**INSTRUCTIONS TO FOLLOW**: For the data below, give again exactly the lines from the one containing "orange cactus: 2 -> 0" through the one containing "blue cactus: 6 -> 4", both ends included, and no others.

**MATERIAL TO PROCESS**:
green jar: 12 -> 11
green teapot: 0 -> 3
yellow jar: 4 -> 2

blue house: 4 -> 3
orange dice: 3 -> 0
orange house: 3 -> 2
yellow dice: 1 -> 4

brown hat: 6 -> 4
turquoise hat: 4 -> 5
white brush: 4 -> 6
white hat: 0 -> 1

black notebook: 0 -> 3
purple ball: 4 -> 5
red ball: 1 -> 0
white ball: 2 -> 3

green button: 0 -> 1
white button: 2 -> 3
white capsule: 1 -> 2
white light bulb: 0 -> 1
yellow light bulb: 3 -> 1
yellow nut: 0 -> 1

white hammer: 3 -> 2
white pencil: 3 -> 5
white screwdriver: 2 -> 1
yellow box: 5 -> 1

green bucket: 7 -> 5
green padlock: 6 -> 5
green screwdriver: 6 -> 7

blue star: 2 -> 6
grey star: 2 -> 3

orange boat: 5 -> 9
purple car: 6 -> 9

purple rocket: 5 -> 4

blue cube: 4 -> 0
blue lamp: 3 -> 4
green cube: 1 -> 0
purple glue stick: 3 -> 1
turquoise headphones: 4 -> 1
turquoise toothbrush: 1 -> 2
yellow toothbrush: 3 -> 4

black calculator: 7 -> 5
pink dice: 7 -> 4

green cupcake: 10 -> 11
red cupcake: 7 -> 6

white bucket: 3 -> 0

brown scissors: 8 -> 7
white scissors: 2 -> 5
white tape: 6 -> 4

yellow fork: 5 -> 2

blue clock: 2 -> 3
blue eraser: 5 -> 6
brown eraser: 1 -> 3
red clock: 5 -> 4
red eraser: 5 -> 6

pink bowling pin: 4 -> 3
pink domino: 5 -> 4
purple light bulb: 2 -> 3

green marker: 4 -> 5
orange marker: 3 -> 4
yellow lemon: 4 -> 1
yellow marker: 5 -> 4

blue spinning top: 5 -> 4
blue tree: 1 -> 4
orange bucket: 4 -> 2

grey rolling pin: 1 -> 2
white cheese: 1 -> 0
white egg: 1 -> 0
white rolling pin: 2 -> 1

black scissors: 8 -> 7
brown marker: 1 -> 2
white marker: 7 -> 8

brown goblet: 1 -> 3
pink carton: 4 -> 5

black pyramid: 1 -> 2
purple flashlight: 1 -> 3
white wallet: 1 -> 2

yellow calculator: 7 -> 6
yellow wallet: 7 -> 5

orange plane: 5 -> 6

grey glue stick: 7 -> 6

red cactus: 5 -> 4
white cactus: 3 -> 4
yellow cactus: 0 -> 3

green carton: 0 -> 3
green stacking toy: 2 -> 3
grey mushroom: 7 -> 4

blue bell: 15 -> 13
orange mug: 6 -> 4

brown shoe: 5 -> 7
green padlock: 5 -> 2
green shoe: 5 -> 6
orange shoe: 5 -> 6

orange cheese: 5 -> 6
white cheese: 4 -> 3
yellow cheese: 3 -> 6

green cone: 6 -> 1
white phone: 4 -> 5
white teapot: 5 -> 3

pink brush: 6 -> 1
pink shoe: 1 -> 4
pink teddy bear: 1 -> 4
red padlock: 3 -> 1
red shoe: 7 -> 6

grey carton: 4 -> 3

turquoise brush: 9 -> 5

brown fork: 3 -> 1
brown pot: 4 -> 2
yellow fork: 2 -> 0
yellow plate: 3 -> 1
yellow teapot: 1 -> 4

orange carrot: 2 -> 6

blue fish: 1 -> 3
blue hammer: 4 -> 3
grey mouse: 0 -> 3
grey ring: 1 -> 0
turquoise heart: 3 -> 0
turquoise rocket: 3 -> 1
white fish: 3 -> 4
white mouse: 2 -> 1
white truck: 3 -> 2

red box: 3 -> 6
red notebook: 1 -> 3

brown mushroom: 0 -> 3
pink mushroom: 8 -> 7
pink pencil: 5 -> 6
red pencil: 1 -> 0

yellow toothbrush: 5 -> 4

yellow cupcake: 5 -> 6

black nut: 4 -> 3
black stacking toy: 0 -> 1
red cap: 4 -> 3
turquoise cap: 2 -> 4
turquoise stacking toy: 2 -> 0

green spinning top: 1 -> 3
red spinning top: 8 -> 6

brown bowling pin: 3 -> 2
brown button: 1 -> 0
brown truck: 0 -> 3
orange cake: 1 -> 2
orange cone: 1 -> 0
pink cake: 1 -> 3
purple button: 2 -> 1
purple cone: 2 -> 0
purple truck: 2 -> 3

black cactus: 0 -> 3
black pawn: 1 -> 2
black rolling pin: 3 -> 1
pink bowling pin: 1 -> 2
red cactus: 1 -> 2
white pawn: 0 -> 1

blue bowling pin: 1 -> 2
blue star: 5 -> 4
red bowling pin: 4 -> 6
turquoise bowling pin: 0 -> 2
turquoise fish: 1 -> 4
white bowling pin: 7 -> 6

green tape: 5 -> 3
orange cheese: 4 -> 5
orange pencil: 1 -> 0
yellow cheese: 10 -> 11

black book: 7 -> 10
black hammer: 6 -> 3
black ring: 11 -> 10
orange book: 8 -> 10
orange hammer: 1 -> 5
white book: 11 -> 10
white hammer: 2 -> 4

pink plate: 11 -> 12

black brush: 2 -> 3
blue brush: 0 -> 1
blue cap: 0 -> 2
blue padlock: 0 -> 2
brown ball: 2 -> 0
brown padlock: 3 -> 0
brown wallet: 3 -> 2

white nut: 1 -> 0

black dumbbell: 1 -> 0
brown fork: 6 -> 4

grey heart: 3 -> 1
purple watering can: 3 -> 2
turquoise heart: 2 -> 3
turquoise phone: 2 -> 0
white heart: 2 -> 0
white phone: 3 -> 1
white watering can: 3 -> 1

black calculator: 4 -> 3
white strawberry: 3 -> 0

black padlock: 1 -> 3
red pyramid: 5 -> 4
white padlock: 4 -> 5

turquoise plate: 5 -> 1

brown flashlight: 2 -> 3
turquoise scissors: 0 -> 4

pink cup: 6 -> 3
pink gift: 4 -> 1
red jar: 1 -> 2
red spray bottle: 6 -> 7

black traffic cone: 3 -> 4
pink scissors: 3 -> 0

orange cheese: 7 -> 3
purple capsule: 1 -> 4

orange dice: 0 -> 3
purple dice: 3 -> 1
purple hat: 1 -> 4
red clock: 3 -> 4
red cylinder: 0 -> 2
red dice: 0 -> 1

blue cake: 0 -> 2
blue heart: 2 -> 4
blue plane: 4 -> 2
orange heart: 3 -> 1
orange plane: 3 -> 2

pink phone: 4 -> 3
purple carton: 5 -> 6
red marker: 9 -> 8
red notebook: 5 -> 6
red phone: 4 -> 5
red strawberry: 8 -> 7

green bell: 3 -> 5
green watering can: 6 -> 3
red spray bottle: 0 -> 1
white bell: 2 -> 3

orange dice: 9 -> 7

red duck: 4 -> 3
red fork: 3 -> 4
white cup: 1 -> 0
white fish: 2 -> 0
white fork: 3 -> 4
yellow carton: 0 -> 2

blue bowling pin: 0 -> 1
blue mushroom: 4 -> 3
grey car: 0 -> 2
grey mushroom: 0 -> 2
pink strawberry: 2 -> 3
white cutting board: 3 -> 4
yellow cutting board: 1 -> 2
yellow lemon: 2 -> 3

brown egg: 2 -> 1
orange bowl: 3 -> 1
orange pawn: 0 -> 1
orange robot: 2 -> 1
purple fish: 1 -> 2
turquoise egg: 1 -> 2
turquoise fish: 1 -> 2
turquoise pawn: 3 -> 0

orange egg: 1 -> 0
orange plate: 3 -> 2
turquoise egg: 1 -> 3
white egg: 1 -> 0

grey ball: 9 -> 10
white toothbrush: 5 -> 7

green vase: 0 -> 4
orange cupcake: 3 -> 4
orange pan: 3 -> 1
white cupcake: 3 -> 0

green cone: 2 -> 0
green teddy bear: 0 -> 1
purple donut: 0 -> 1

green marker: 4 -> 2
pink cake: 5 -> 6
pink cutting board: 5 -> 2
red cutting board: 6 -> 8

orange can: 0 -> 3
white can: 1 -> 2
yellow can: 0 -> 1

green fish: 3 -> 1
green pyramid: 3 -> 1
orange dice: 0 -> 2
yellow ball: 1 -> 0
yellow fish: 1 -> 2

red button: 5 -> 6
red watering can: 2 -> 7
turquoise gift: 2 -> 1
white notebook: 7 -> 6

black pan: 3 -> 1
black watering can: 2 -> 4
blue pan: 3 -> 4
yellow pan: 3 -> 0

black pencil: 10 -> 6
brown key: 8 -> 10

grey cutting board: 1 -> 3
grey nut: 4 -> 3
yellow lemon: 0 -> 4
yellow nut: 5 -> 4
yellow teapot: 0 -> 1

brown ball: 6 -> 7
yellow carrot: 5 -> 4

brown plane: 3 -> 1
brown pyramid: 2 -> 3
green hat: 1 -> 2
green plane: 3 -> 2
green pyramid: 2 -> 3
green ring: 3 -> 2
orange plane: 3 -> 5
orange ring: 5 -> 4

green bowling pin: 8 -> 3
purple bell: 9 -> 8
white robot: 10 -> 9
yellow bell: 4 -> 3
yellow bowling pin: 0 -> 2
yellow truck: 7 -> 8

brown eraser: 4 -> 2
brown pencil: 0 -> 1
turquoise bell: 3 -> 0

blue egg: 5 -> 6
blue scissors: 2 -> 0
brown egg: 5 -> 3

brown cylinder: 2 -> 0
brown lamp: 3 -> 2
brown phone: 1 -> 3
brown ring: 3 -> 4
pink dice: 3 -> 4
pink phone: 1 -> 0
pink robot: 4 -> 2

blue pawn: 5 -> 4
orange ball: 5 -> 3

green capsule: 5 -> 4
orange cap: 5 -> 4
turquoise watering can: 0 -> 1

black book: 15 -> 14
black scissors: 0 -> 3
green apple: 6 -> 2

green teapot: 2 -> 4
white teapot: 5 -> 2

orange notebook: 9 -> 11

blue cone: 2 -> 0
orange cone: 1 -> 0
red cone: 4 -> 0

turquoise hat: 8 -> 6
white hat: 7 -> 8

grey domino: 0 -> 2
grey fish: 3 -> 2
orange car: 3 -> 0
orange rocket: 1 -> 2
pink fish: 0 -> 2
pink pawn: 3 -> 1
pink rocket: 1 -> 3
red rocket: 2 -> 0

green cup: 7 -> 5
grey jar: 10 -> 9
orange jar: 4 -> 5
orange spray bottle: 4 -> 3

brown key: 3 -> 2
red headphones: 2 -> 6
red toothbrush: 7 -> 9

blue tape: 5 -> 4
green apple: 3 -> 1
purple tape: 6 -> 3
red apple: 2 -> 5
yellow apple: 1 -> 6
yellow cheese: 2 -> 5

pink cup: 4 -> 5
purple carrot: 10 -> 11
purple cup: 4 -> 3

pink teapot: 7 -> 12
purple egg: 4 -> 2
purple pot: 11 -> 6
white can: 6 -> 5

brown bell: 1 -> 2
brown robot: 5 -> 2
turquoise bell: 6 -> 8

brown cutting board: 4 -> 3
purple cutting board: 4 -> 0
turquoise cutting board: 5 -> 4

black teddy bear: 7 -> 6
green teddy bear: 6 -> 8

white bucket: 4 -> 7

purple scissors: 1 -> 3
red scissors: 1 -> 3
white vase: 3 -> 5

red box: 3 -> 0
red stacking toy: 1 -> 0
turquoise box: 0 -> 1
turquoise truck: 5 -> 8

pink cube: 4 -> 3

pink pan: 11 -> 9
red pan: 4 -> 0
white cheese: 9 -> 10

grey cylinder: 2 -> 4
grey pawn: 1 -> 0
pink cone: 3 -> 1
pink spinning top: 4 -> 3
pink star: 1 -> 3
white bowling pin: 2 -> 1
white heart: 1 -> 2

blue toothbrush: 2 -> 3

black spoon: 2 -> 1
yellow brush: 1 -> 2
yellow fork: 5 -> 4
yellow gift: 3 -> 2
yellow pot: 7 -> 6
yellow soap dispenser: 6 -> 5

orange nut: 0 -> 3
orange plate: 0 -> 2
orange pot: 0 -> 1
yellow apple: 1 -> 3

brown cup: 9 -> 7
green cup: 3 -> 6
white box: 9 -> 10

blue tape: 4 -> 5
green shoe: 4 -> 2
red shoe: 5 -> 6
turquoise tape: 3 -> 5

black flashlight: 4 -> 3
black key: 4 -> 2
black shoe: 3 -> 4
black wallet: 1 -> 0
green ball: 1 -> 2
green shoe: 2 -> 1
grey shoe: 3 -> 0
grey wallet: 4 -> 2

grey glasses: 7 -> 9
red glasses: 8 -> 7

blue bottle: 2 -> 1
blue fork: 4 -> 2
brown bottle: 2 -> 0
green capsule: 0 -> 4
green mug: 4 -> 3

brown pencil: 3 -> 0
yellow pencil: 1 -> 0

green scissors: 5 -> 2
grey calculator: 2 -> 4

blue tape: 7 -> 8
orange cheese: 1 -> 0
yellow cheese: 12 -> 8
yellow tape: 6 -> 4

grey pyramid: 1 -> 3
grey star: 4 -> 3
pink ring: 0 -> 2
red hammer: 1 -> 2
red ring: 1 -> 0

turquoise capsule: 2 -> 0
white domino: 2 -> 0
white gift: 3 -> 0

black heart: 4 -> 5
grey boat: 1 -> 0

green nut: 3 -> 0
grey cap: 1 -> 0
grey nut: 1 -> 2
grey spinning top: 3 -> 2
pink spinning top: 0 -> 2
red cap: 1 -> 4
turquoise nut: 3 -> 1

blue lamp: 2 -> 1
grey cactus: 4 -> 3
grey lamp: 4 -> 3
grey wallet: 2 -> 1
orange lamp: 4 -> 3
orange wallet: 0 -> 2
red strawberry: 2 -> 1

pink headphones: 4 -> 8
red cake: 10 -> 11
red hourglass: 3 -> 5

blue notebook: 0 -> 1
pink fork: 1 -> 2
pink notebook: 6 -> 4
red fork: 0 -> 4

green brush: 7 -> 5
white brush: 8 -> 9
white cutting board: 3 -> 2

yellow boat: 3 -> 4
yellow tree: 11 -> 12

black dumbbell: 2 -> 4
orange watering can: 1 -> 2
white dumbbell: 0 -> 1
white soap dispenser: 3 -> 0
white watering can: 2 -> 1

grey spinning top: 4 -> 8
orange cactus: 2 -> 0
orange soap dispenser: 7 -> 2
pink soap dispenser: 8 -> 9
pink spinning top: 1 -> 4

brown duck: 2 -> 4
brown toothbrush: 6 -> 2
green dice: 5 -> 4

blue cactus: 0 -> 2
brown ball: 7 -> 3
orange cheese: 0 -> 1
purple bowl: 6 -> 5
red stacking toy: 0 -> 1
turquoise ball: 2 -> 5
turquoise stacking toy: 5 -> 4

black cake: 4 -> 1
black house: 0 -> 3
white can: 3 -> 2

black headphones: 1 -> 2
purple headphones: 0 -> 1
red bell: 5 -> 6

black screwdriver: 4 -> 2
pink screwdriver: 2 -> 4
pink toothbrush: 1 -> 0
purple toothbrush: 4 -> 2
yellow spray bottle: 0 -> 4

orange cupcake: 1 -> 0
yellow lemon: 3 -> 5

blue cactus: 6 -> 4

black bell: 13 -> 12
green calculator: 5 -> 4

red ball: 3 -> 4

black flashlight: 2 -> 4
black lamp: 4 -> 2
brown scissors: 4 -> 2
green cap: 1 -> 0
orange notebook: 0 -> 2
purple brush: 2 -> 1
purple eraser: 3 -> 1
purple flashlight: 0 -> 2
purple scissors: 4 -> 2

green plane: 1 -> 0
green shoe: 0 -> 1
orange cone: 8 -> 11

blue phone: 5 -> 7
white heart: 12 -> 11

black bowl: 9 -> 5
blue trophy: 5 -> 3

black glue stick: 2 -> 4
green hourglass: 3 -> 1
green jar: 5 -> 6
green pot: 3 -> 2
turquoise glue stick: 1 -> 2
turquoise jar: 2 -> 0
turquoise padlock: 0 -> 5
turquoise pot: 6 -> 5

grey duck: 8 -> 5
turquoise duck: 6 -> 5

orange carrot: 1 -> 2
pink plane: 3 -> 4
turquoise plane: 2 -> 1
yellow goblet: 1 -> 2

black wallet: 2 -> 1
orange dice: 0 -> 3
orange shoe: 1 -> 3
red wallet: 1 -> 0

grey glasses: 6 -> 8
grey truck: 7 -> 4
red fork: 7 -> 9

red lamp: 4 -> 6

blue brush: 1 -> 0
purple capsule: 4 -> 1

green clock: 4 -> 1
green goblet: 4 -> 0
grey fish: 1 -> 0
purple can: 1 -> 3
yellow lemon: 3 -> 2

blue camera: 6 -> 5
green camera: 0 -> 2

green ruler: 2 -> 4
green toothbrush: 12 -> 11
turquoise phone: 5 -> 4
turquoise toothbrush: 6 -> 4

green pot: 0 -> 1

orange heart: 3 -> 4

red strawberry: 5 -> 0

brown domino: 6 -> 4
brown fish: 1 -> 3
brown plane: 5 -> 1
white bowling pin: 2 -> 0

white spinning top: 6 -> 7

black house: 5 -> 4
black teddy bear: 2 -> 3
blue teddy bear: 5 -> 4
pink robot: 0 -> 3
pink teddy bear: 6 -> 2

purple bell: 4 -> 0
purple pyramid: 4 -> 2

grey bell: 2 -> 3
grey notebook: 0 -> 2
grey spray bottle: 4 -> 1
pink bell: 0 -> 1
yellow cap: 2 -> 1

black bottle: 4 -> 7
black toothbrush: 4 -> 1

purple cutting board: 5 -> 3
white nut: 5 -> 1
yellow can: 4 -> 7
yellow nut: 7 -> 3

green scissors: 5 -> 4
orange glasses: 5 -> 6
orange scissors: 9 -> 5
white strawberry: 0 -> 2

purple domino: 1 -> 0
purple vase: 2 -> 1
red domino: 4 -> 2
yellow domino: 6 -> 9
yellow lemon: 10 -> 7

**SOLUTION FOR THIS EXERCISE**:
orange cactus: 2 -> 0
orange soap dispenser: 7 -> 2
pink soap dispenser: 8 -> 9
pink spinning top: 1 -> 4

brown duck: 2 -> 4
brown toothbrush: 6 -> 2
green dice: 5 -> 4

blue cactus: 0 -> 2
brown ball: 7 -> 3
orange cheese: 0 -> 1
purple bowl: 6 -> 5
red stacking toy: 0 -> 1
turquoise ball: 2 -> 5
turquoise stacking toy: 5 -> 4

black cake: 4 -> 1
black house: 0 -> 3
white can: 3 -> 2

black headphones: 1 -> 2
purple headphones: 0 -> 1
red bell: 5 -> 6

black screwdriver: 4 -> 2
pink screwdriver: 2 -> 4
pink toothbrush: 1 -> 0
purple toothbrush: 4 -> 2
yellow spray bottle: 0 -> 4

orange cupcake: 1 -> 0
yellow lemon: 3 -> 5

blue cactus: 6 -> 4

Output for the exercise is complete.